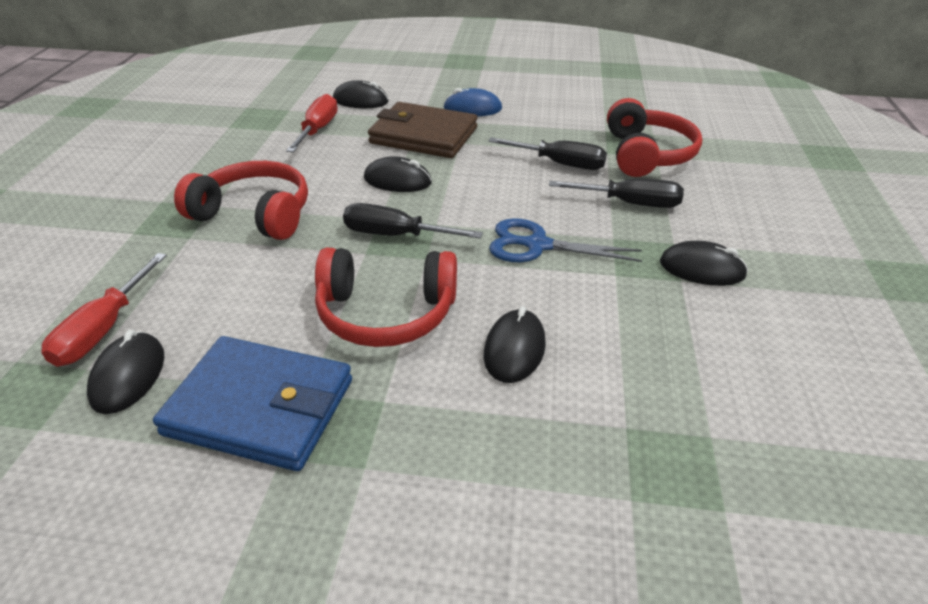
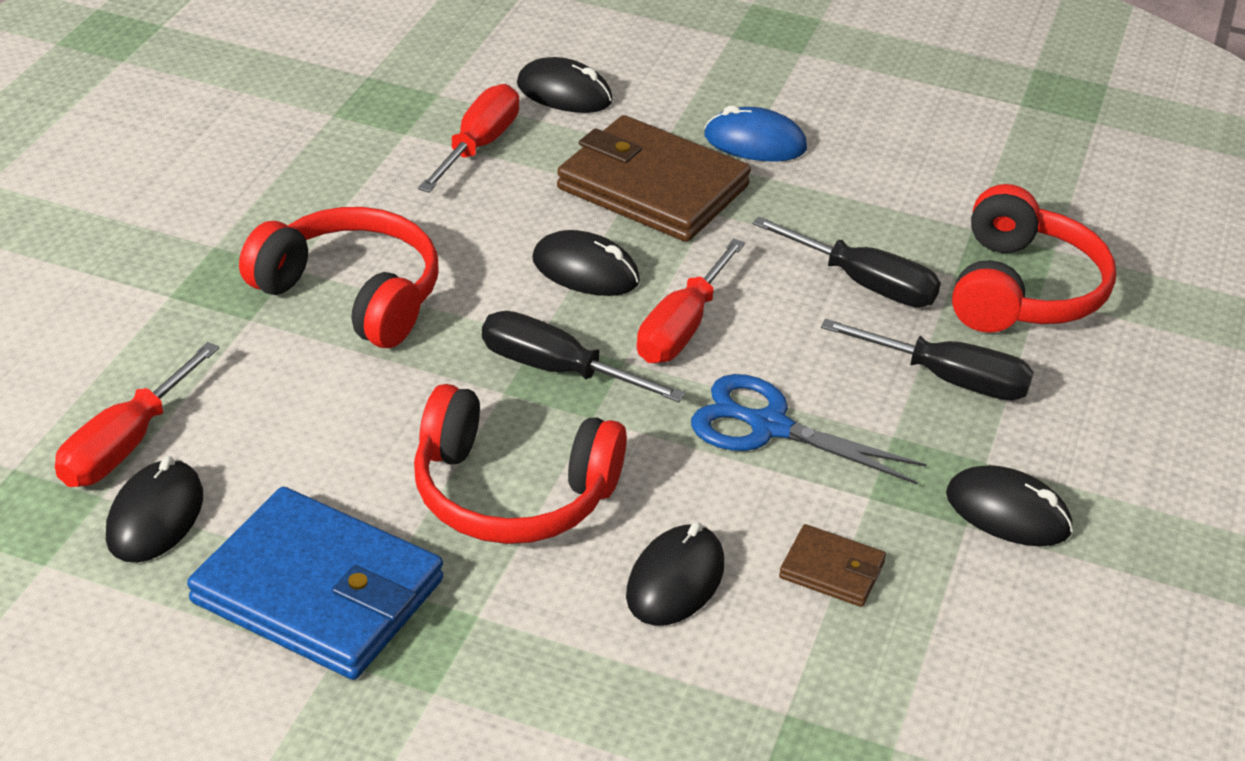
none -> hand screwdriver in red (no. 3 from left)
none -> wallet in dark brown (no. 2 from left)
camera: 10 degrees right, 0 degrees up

========================================

§ **WHAT TO PRODUCE**
Copy every line above word for word and exclude the pictures.

§ **YOUR SOLUTION**
none -> hand screwdriver in red (no. 3 from left)
none -> wallet in dark brown (no. 2 from left)
camera: 10 degrees right, 0 degrees up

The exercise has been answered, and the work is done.